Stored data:
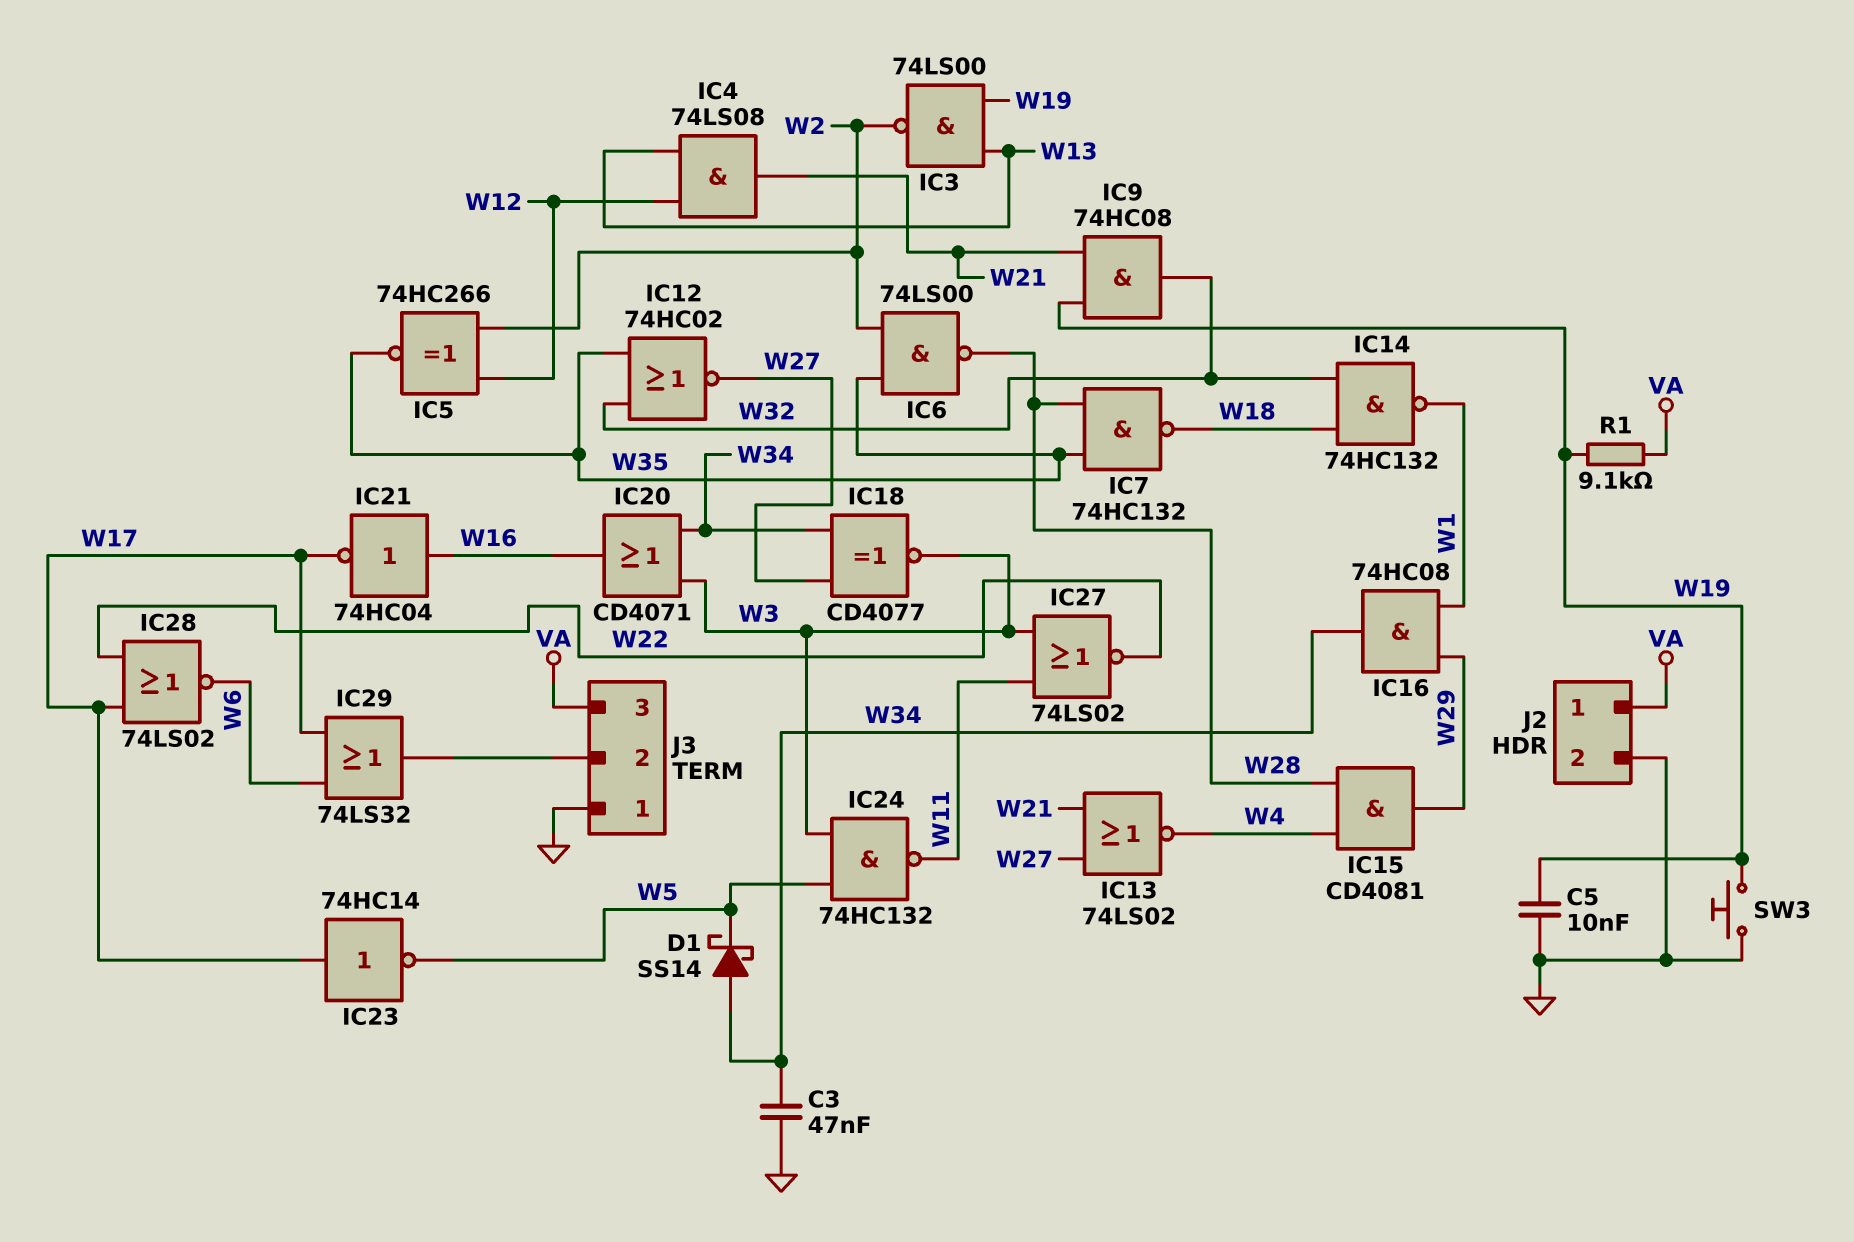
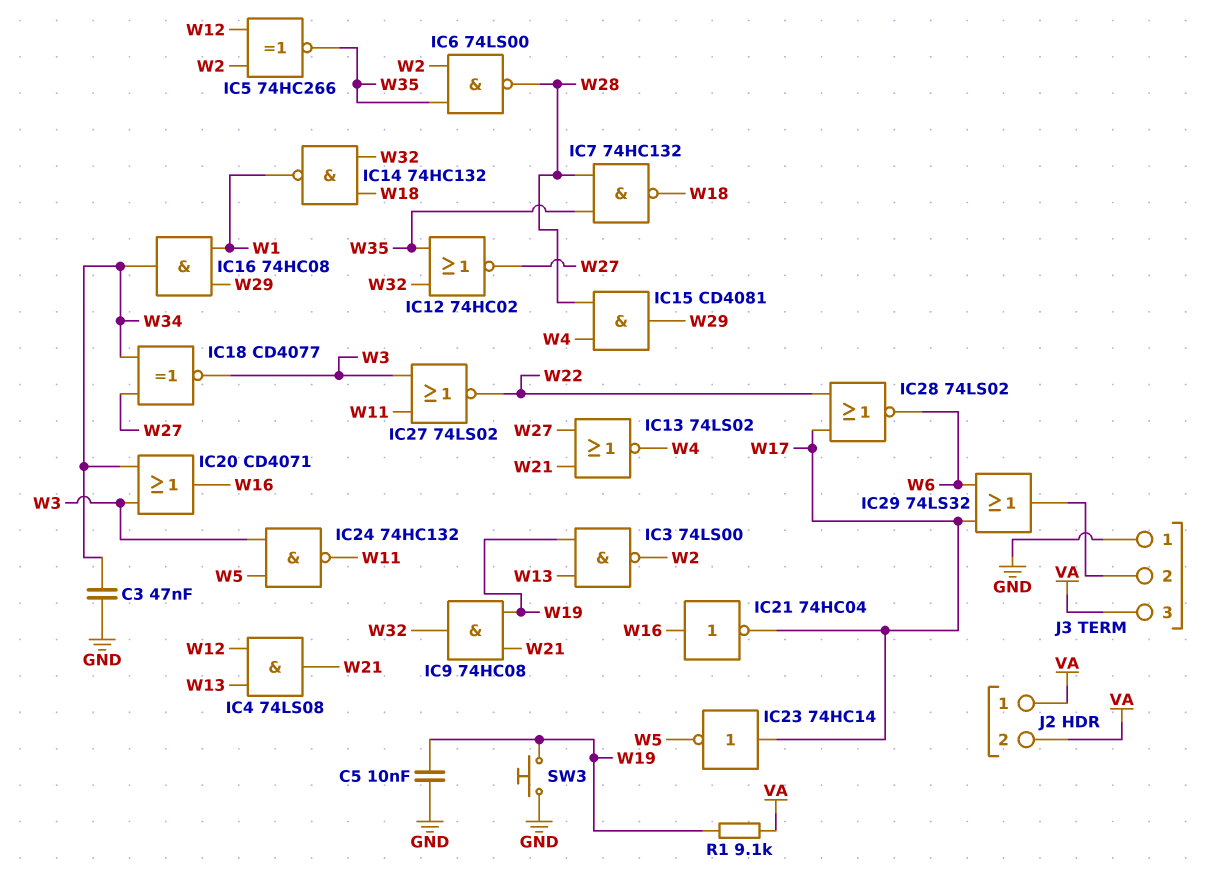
D1: schottky SS14 (A W34, K W5) -> none
J2 pin 2: GND -> VA

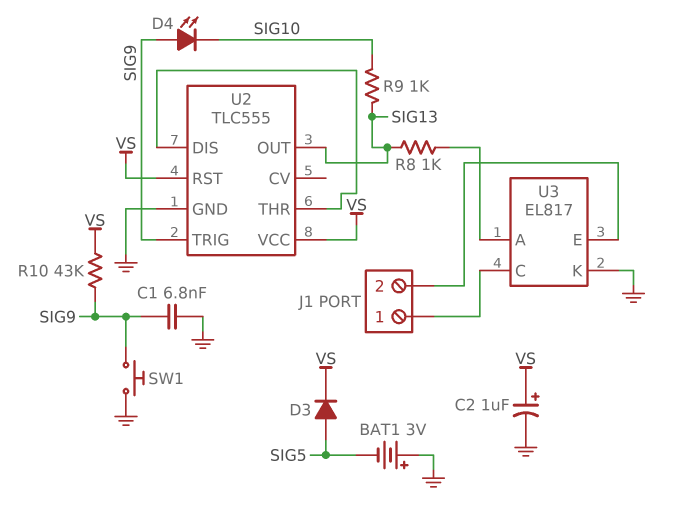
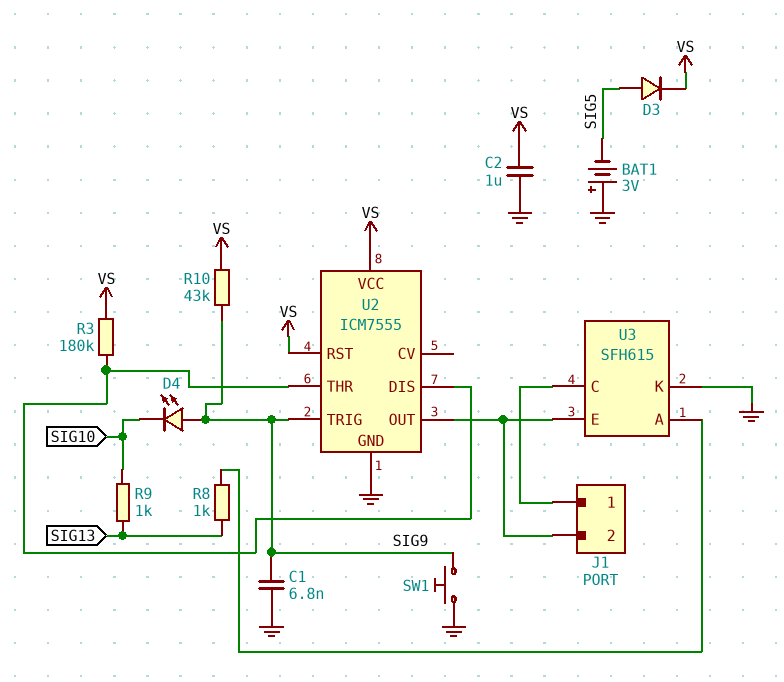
C2: 1uF (plus VS, minus GND) -> 1uF (GND, VS)
R3: none -> 180k (U2/DIS, VS)
U2: TLC555 -> ICM7555
U2 pin OUT: SIG13 -> J1/2
U3: EL817 -> SFH615

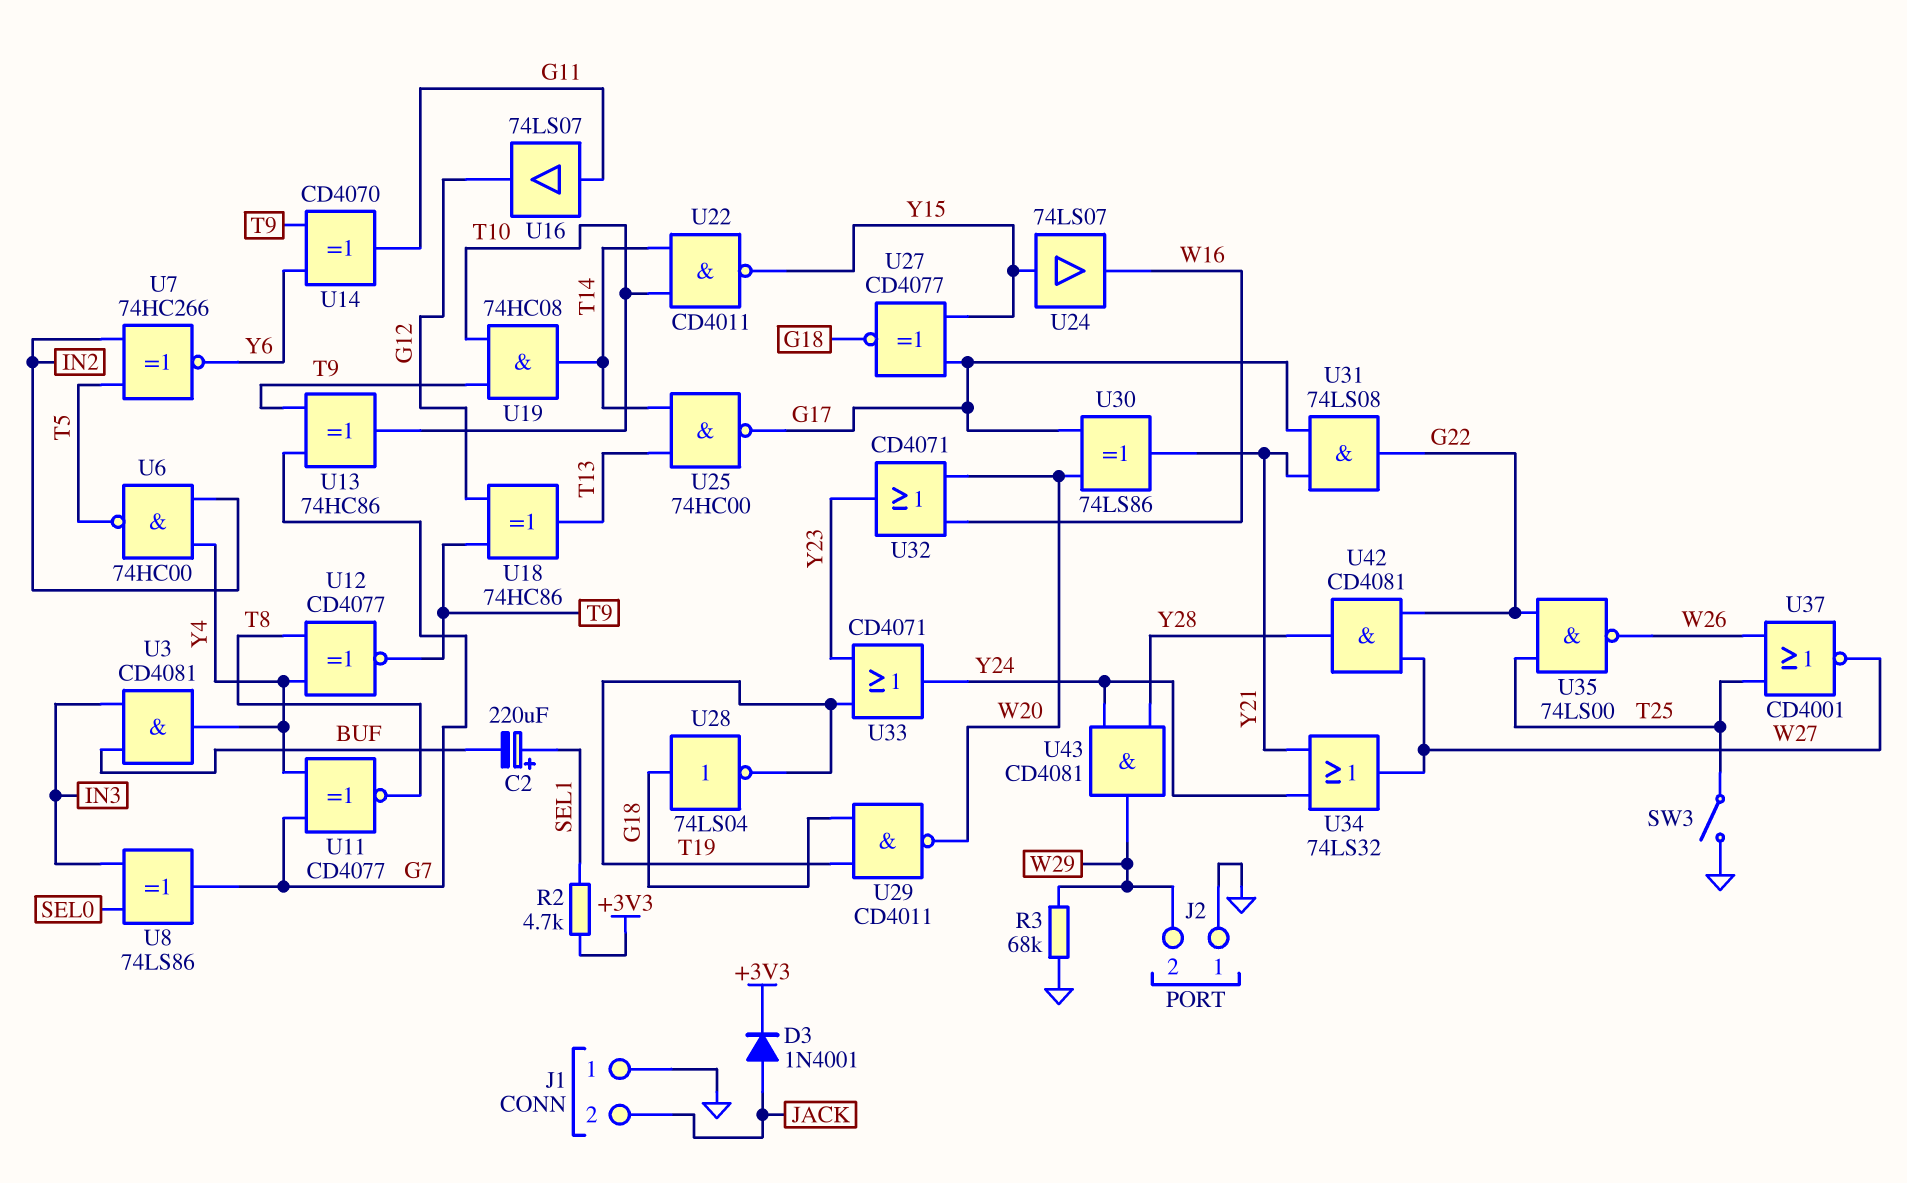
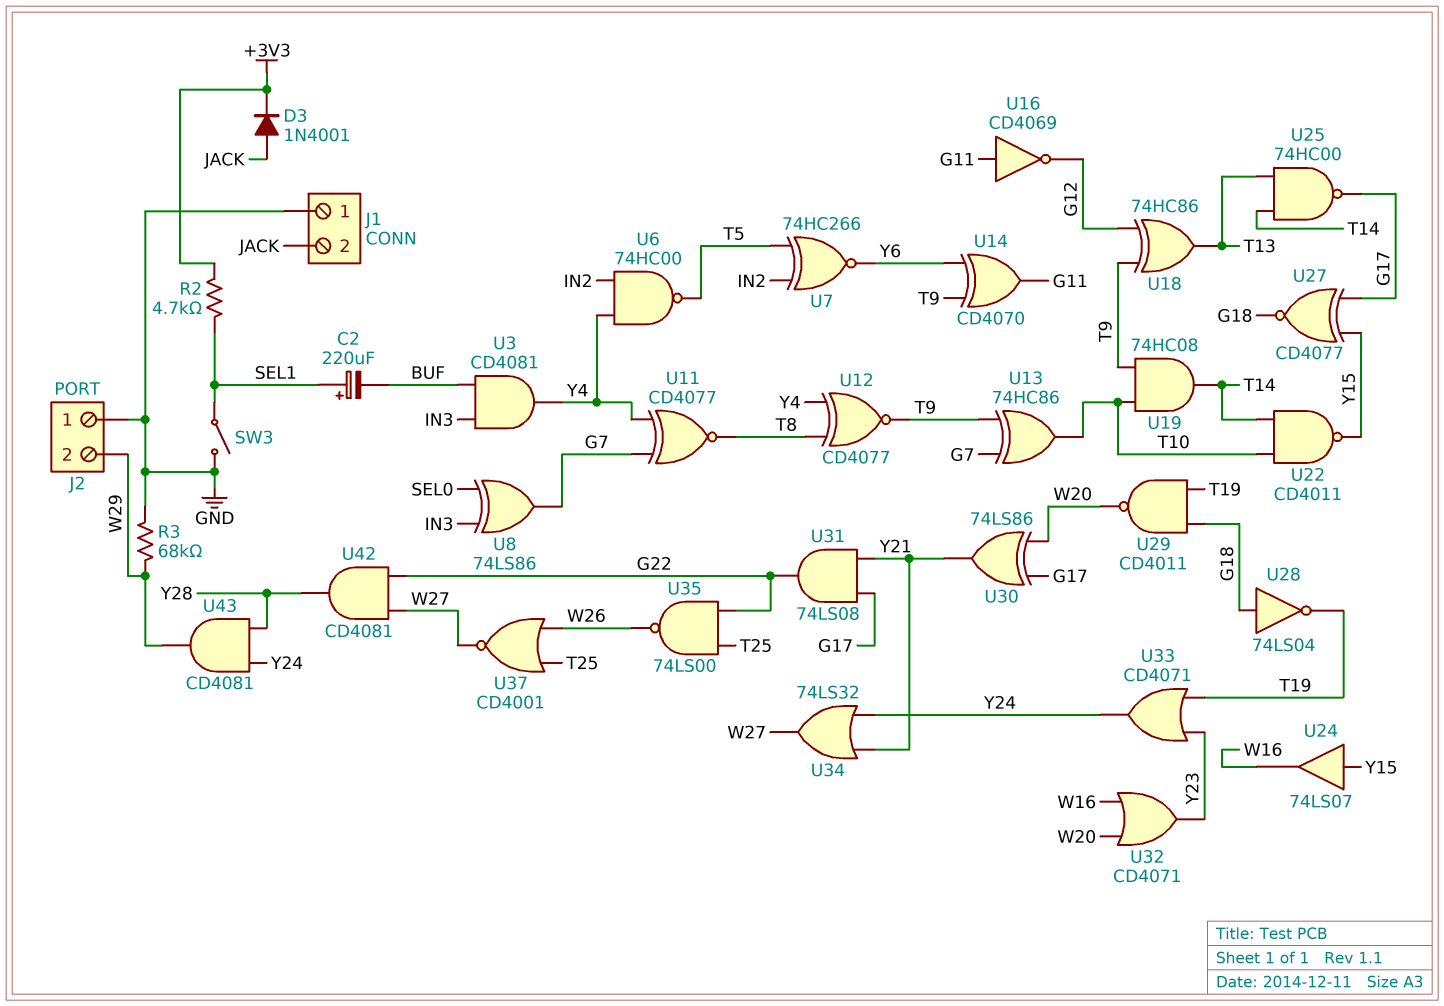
SW3: switch (GND, T25) -> switch (GND, SEL1)
U16: buffer 74LS07 (in G11, out G12) -> NOT CD4069 (in G11, out G12)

(EXERCISE DESCRIPTION)
Produce an exact copy of only those lines that run from the line with "J2 pin 2: GND -> VA" to the final line of the records, including both; exclude images.

(ANSWER TO THE PROBLEM)
J2 pin 2: GND -> VA

C2: 1uF (plus VS, minus GND) -> 1uF (GND, VS)
R3: none -> 180k (U2/DIS, VS)
U2: TLC555 -> ICM7555
U2 pin OUT: SIG13 -> J1/2
U3: EL817 -> SFH615

SW3: switch (GND, T25) -> switch (GND, SEL1)
U16: buffer 74LS07 (in G11, out G12) -> NOT CD4069 (in G11, out G12)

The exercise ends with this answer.